**Directions for this task:**
Your answer must consist solely of the line containing "grey brick E9:E11" and all subsequent lines through the end of the entries, reproduced exactly.

**Object matching data:**
⟨
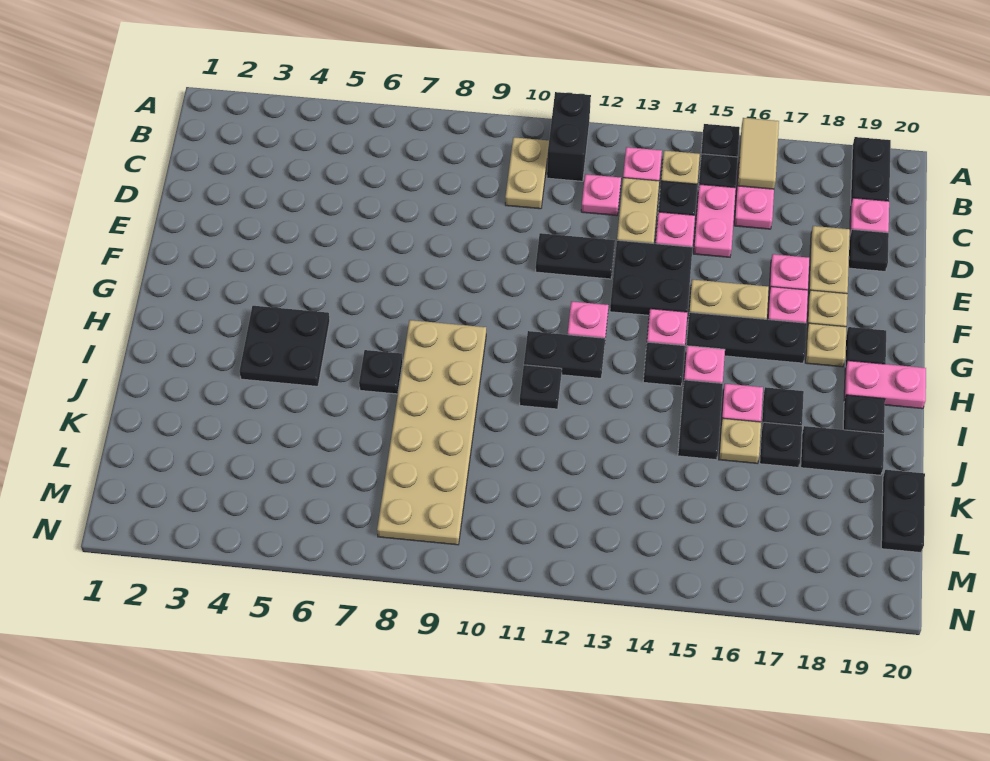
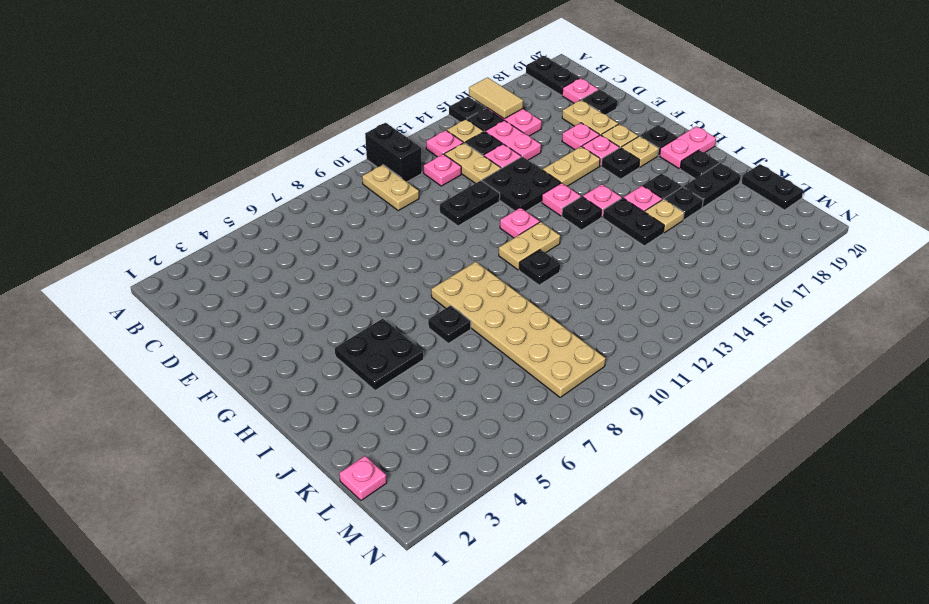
black plate G15:G17 level 1 -> black plate G17 level 1
black plate H11:H12 level 1 -> tan plate H11:H12 level 1
none -> pink plate L1 level 1

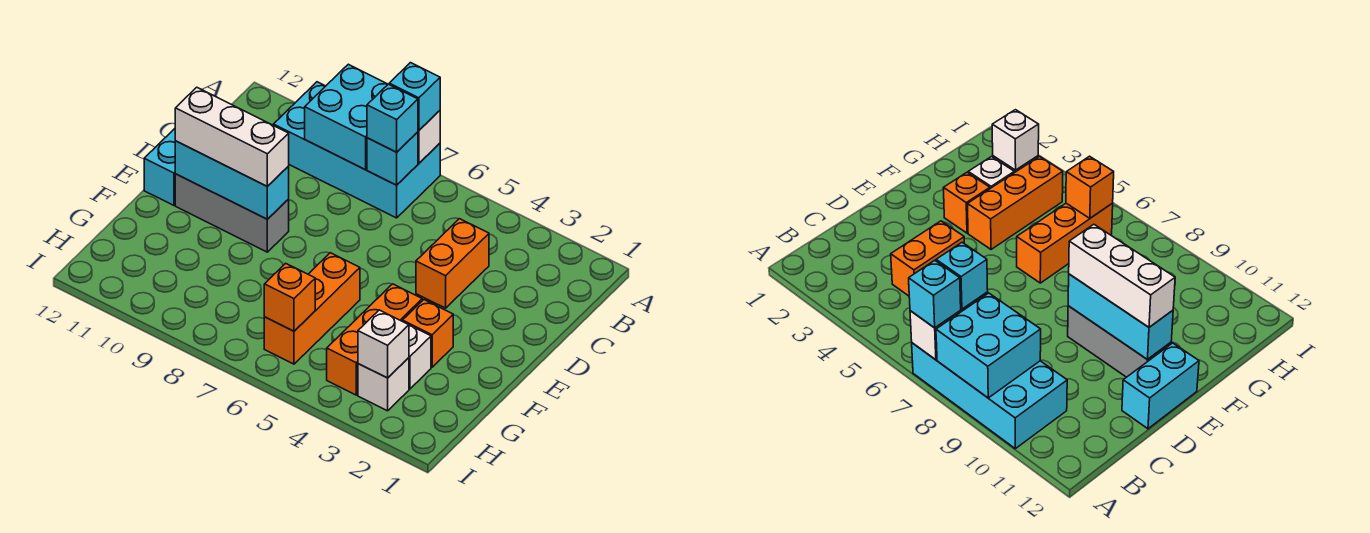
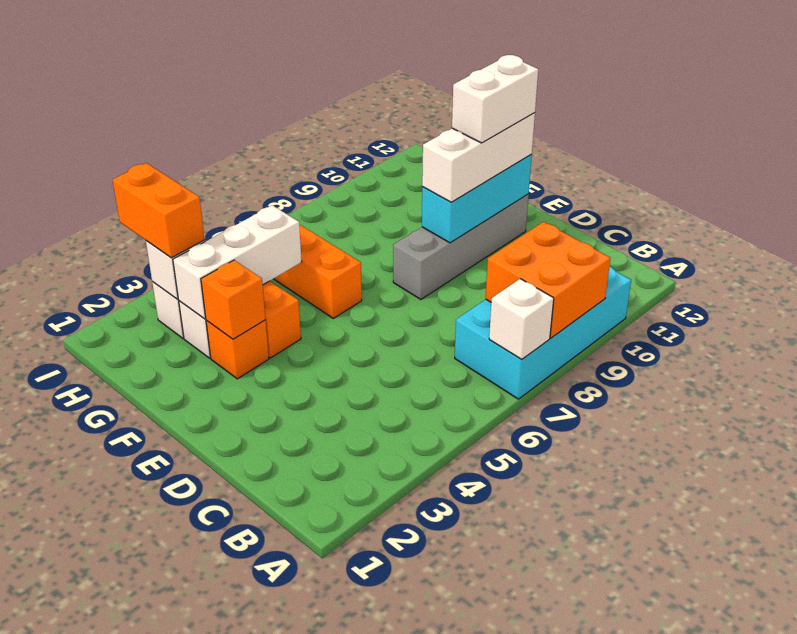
cyan brick A7 level 3 -> none
cyan brick A8:B9 level 2 -> orange brick A8:B9 level 2
cyan brick B7 level 2 -> none
cyan brick B7 level 3 -> none
orange brick C4:D4 level 1 -> orange brick H3:I3 level 3
cyan brick D12:E12 level 1 -> none
grey brick E9:E11 level 1 -> grey brick E8:E11 level 1
none -> white brick E10:E11 level 4
none -> white brick G3:G5 level 2
orange brick H6 level 2 -> orange brick F3 level 2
⟩
**Result of the exercise:**
grey brick E9:E11 level 1 -> grey brick E8:E11 level 1
none -> white brick E10:E11 level 4
none -> white brick G3:G5 level 2
orange brick H6 level 2 -> orange brick F3 level 2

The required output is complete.